> WHAT YOU HAVE TO DO
Give all the data again exactly.

--------------------

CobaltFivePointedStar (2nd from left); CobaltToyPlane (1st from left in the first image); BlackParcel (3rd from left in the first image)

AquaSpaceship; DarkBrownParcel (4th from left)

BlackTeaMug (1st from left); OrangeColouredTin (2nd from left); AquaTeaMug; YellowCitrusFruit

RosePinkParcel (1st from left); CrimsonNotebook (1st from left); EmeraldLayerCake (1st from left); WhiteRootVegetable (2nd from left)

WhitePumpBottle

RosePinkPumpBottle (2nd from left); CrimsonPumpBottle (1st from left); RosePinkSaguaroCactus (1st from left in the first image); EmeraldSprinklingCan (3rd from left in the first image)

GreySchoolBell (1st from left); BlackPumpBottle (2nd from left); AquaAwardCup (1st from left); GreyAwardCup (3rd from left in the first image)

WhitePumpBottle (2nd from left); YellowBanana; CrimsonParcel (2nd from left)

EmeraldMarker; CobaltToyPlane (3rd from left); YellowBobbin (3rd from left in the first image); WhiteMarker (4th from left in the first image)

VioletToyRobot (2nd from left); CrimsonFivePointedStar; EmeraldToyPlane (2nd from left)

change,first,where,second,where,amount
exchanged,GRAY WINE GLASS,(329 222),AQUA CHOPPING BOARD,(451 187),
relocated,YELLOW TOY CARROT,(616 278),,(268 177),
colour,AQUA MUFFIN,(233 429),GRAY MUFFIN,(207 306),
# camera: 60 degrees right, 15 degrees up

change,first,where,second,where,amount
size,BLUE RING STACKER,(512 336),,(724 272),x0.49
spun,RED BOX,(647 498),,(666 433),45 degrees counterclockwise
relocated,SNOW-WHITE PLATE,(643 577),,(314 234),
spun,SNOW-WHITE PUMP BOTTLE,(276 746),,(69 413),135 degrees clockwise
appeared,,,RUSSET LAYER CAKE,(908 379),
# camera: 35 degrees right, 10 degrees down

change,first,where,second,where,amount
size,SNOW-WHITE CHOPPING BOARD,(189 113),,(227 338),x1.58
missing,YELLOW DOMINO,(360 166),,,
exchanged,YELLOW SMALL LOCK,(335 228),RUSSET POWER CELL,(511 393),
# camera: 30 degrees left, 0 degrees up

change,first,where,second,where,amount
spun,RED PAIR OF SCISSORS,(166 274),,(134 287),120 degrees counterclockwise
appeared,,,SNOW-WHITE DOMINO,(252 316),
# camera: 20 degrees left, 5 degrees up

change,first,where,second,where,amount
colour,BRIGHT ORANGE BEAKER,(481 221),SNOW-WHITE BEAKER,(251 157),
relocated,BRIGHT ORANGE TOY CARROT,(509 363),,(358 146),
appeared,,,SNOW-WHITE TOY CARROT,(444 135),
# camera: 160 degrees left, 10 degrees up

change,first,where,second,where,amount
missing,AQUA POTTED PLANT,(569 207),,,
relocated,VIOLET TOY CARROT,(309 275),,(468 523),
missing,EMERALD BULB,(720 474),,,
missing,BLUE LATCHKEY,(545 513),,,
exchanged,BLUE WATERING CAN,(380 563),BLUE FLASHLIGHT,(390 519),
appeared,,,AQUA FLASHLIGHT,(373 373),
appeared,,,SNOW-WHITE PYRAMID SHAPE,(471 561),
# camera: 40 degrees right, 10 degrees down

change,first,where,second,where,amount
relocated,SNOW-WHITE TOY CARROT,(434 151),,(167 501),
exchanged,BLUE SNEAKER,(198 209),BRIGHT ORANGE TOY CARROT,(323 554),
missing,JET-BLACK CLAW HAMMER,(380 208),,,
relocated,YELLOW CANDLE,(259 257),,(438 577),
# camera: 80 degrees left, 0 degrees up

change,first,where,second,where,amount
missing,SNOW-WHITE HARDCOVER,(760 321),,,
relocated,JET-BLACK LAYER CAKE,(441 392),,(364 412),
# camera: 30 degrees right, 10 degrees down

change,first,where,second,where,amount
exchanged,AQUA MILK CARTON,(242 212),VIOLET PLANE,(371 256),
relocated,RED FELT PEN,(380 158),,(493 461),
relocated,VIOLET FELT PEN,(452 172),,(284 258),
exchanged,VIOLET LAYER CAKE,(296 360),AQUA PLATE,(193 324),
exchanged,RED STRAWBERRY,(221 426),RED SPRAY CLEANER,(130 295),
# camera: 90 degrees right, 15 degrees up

--------------------

> WORKED SOLUTION
CobaltFivePointedStar (2nd from left); CobaltToyPlane (1st from left in the first image); BlackParcel (3rd from left in the first image)

AquaSpaceship; DarkBrownParcel (4th from left)

BlackTeaMug (1st from left); OrangeColouredTin (2nd from left); AquaTeaMug; YellowCitrusFruit

RosePinkParcel (1st from left); CrimsonNotebook (1st from left); EmeraldLayerCake (1st from left); WhiteRootVegetable (2nd from left)

WhitePumpBottle

RosePinkPumpBottle (2nd from left); CrimsonPumpBottle (1st from left); RosePinkSaguaroCactus (1st from left in the first image); EmeraldSprinklingCan (3rd from left in the first image)

GreySchoolBell (1st from left); BlackPumpBottle (2nd from left); AquaAwardCup (1st from left); GreyAwardCup (3rd from left in the first image)

WhitePumpBottle (2nd from left); YellowBanana; CrimsonParcel (2nd from left)

EmeraldMarker; CobaltToyPlane (3rd from left); YellowBobbin (3rd from left in the first image); WhiteMarker (4th from left in the first image)

VioletToyRobot (2nd from left); CrimsonFivePointedStar; EmeraldToyPlane (2nd from left)

change,first,where,second,where,amount
exchanged,GRAY WINE GLASS,(329 222),AQUA CHOPPING BOARD,(451 187),
relocated,YELLOW TOY CARROT,(616 278),,(268 177),
colour,AQUA MUFFIN,(233 429),GRAY MUFFIN,(207 306),
# camera: 60 degrees right, 15 degrees up

change,first,where,second,where,amount
size,BLUE RING STACKER,(512 336),,(724 272),x0.49
spun,RED BOX,(647 498),,(666 433),45 degrees counterclockwise
relocated,SNOW-WHITE PLATE,(643 577),,(314 234),
spun,SNOW-WHITE PUMP BOTTLE,(276 746),,(69 413),135 degrees clockwise
appeared,,,RUSSET LAYER CAKE,(908 379),
# camera: 35 degrees right, 10 degrees down

change,first,where,second,where,amount
size,SNOW-WHITE CHOPPING BOARD,(189 113),,(227 338),x1.58
missing,YELLOW DOMINO,(360 166),,,
exchanged,YELLOW SMALL LOCK,(335 228),RUSSET POWER CELL,(511 393),
# camera: 30 degrees left, 0 degrees up

change,first,where,second,where,amount
spun,RED PAIR OF SCISSORS,(166 274),,(134 287),120 degrees counterclockwise
appeared,,,SNOW-WHITE DOMINO,(252 316),
# camera: 20 degrees left, 5 degrees up

change,first,where,second,where,amount
colour,BRIGHT ORANGE BEAKER,(481 221),SNOW-WHITE BEAKER,(251 157),
relocated,BRIGHT ORANGE TOY CARROT,(509 363),,(358 146),
appeared,,,SNOW-WHITE TOY CARROT,(444 135),
# camera: 160 degrees left, 10 degrees up

change,first,where,second,where,amount
missing,AQUA POTTED PLANT,(569 207),,,
relocated,VIOLET TOY CARROT,(309 275),,(468 523),
missing,EMERALD BULB,(720 474),,,
missing,BLUE LATCHKEY,(545 513),,,
exchanged,BLUE WATERING CAN,(380 563),BLUE FLASHLIGHT,(390 519),
appeared,,,AQUA FLASHLIGHT,(373 373),
appeared,,,SNOW-WHITE PYRAMID SHAPE,(471 561),
# camera: 40 degrees right, 10 degrees down

change,first,where,second,where,amount
relocated,SNOW-WHITE TOY CARROT,(434 151),,(167 501),
exchanged,BLUE SNEAKER,(198 209),BRIGHT ORANGE TOY CARROT,(323 554),
missing,JET-BLACK CLAW HAMMER,(380 208),,,
relocated,YELLOW CANDLE,(259 257),,(438 577),
# camera: 80 degrees left, 0 degrees up

change,first,where,second,where,amount
missing,SNOW-WHITE HARDCOVER,(760 321),,,
relocated,JET-BLACK LAYER CAKE,(441 392),,(364 412),
# camera: 30 degrees right, 10 degrees down

change,first,where,second,where,amount
exchanged,AQUA MILK CARTON,(242 212),VIOLET PLANE,(371 256),
relocated,RED FELT PEN,(380 158),,(493 461),
relocated,VIOLET FELT PEN,(452 172),,(284 258),
exchanged,VIOLET LAYER CAKE,(296 360),AQUA PLATE,(193 324),
exchanged,RED STRAWBERRY,(221 426),RED SPRAY CLEANER,(130 295),
# camera: 90 degrees right, 15 degrees up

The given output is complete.